Your assignment
The expected output is each line in the data below that includes the string "truck".

Colored object tallies
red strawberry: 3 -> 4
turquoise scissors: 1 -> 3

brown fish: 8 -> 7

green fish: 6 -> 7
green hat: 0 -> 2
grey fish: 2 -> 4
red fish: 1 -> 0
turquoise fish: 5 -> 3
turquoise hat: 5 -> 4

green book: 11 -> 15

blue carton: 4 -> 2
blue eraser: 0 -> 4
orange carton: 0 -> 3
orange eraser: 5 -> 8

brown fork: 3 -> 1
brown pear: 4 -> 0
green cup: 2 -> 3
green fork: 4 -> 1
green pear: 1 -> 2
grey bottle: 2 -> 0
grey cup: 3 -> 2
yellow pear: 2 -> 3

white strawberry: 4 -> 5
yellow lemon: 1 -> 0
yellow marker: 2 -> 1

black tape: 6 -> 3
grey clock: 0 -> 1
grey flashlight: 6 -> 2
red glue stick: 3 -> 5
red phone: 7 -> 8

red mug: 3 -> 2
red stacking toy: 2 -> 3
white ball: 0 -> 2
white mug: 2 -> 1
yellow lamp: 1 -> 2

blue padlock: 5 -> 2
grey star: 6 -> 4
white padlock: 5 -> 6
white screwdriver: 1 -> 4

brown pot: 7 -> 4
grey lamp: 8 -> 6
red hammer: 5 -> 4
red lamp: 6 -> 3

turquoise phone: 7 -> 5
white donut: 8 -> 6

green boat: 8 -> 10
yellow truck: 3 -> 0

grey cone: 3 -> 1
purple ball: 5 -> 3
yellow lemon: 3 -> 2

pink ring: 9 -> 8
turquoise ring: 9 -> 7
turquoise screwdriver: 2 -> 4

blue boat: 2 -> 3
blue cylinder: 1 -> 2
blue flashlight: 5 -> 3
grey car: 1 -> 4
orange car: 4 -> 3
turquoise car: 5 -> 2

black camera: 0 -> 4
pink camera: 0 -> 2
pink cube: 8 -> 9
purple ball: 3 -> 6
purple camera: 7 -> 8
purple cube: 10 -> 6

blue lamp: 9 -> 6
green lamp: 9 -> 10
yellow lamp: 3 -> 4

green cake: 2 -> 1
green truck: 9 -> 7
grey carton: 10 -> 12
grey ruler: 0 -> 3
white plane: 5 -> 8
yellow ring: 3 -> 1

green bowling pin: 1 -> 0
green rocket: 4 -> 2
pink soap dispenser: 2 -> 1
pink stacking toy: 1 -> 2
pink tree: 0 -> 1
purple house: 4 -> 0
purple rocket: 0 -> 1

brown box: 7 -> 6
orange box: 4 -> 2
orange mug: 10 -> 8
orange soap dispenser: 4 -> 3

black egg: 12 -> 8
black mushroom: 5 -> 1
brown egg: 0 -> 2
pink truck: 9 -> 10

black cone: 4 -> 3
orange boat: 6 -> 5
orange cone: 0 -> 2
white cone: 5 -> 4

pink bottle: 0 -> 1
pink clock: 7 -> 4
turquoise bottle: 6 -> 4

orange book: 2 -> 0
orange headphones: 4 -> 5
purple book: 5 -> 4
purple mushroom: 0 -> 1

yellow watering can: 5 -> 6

Response to the exercise
yellow truck: 3 -> 0
green truck: 9 -> 7
pink truck: 9 -> 10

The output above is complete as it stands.